====== EXERCISE MATERIAL ======
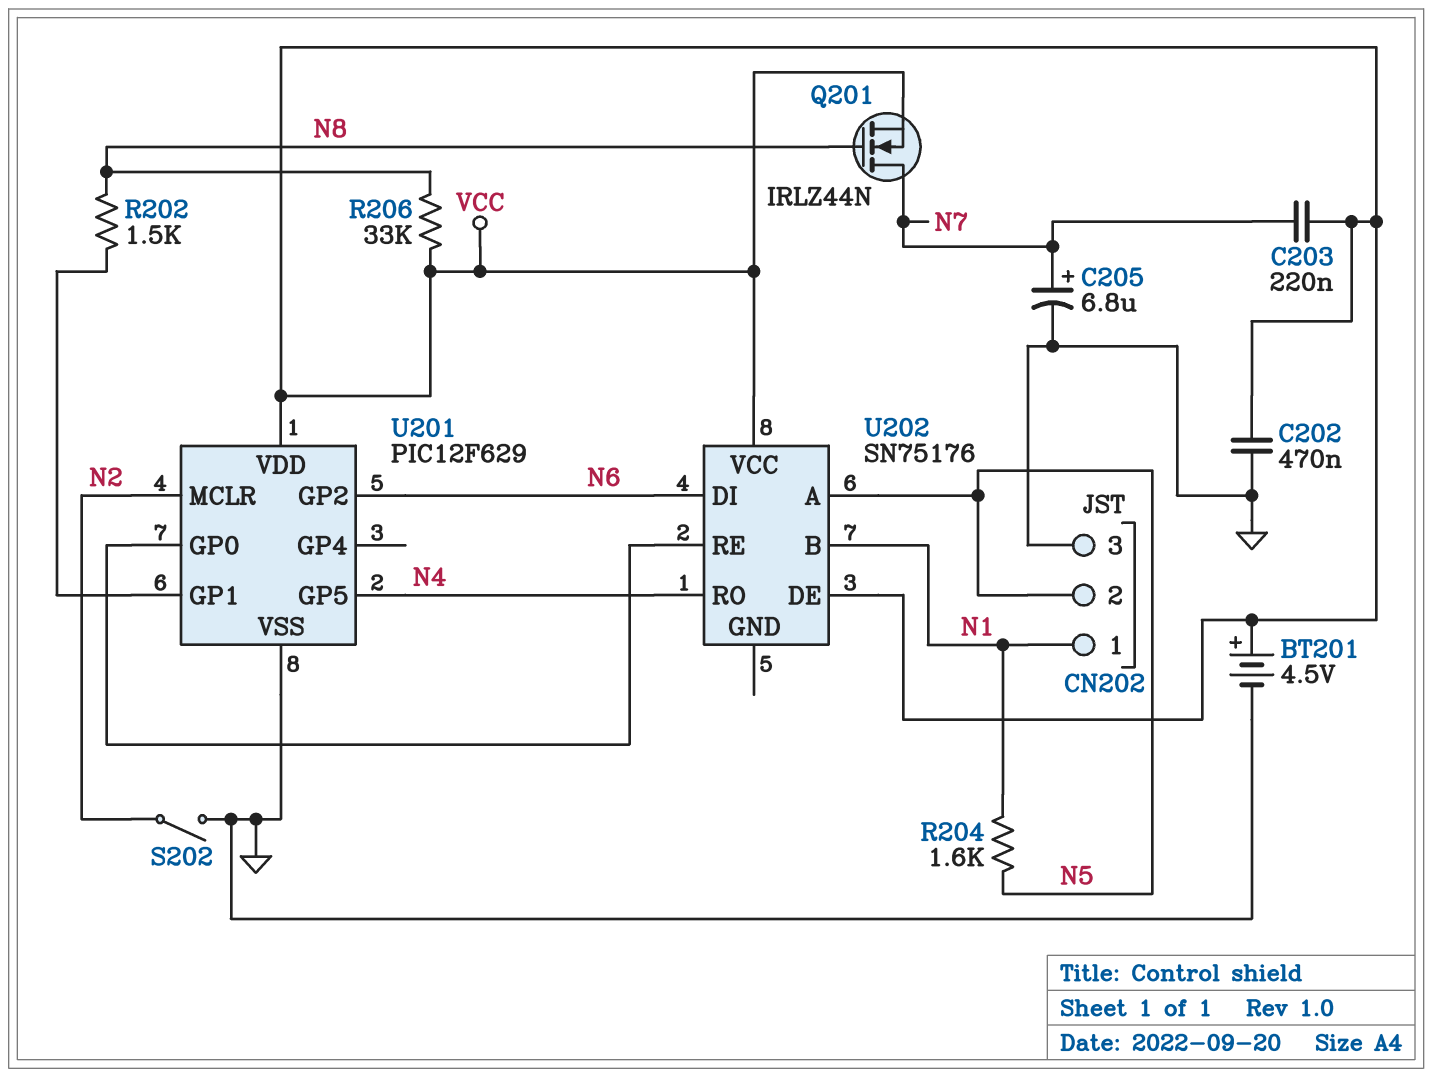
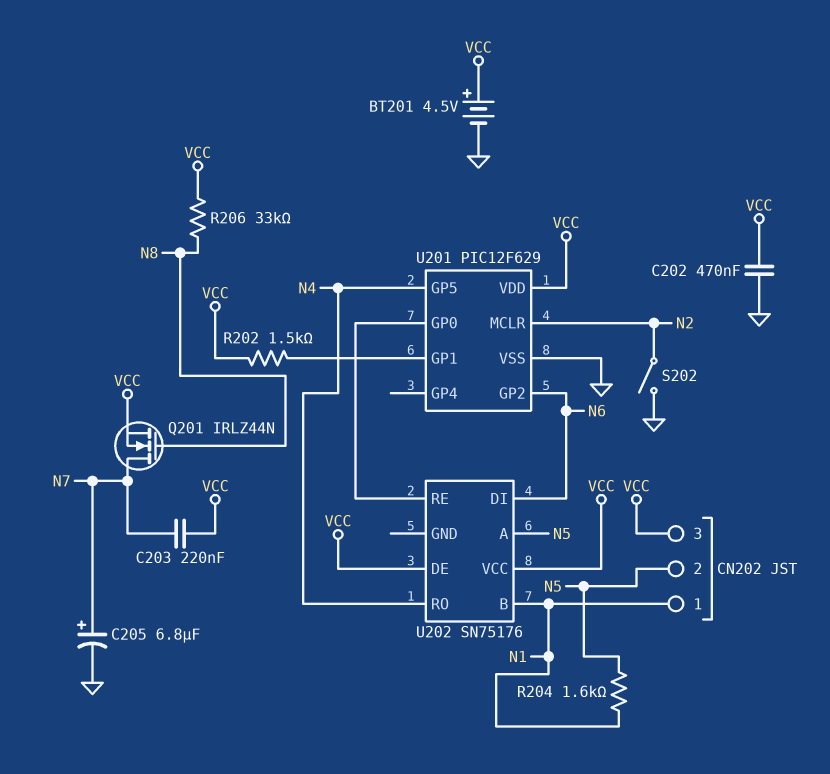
CN202 pin 3: GND -> VCC
R202: 1.5k (N8, U201/GP1) -> 1.5k (U201/GP1, VCC)

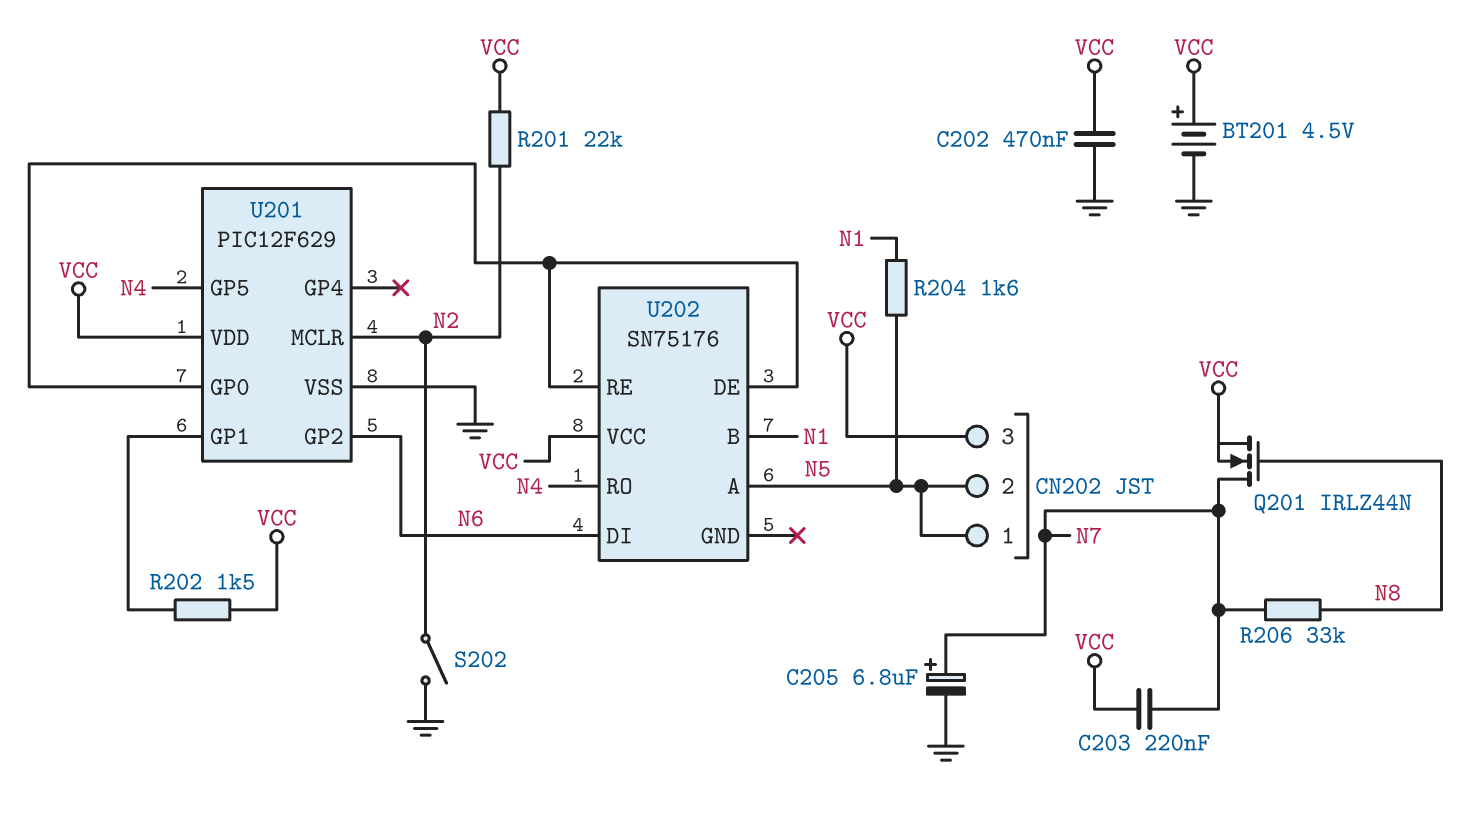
CN202 pin 1: N1 -> N5
R201: none -> 22k (N2, VCC)
R206: 33k (N8, VCC) -> 33k (N7, N8)
U202 pin DE: VCC -> U201/GP0

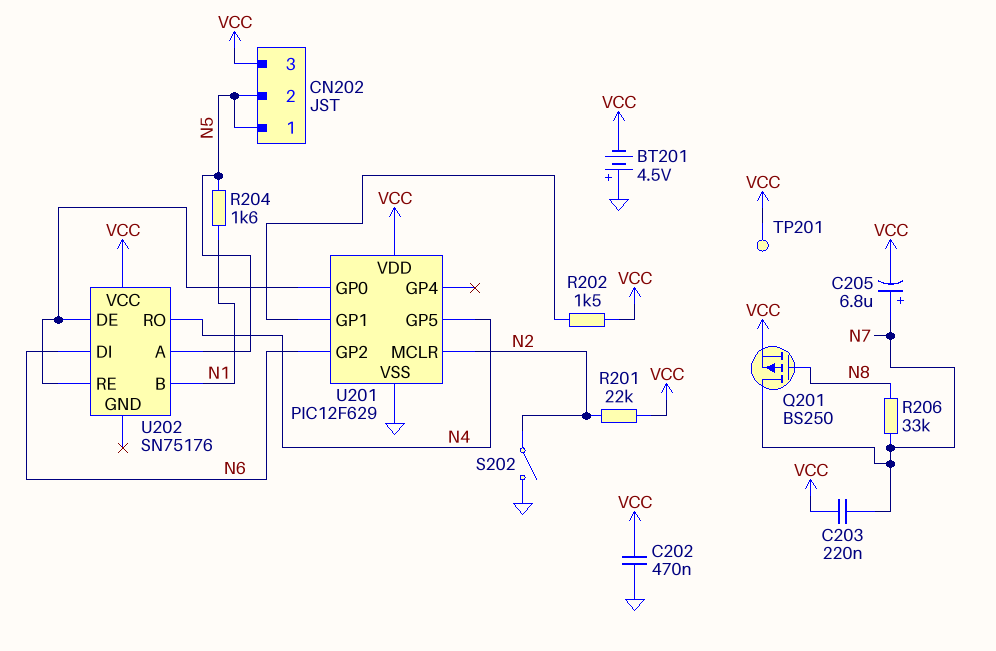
BT201: 4.5V (plus VCC, minus GND) -> 4.5V (plus GND, minus VCC)
C205: 6.8uF (plus N7, minus GND) -> 6.8uF (plus N7, minus VCC)
Q201: NMOS IRLZ44N (G N8, D N7, S VCC) -> PMOS BS250 (G N8, D N7, S VCC)
TP201: none -> test point (VCC)

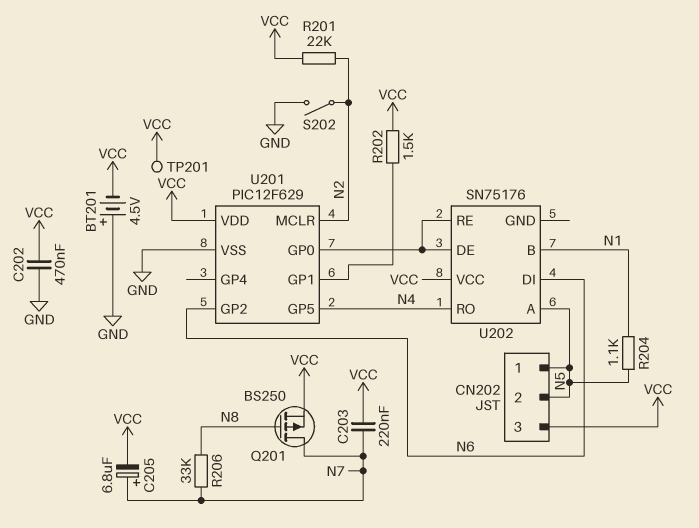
R204: 1.6k (N1, N5) -> 1.1k (N1, N5)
======
HOW TO COMPLETE THIS TASK
In the reply, every line of the material above is to be reproduced verbatim, and the images are to be left out.

REPLY
CN202 pin 3: GND -> VCC
R202: 1.5k (N8, U201/GP1) -> 1.5k (U201/GP1, VCC)

CN202 pin 1: N1 -> N5
R201: none -> 22k (N2, VCC)
R206: 33k (N8, VCC) -> 33k (N7, N8)
U202 pin DE: VCC -> U201/GP0

BT201: 4.5V (plus VCC, minus GND) -> 4.5V (plus GND, minus VCC)
C205: 6.8uF (plus N7, minus GND) -> 6.8uF (plus N7, minus VCC)
Q201: NMOS IRLZ44N (G N8, D N7, S VCC) -> PMOS BS250 (G N8, D N7, S VCC)
TP201: none -> test point (VCC)

R204: 1.6k (N1, N5) -> 1.1k (N1, N5)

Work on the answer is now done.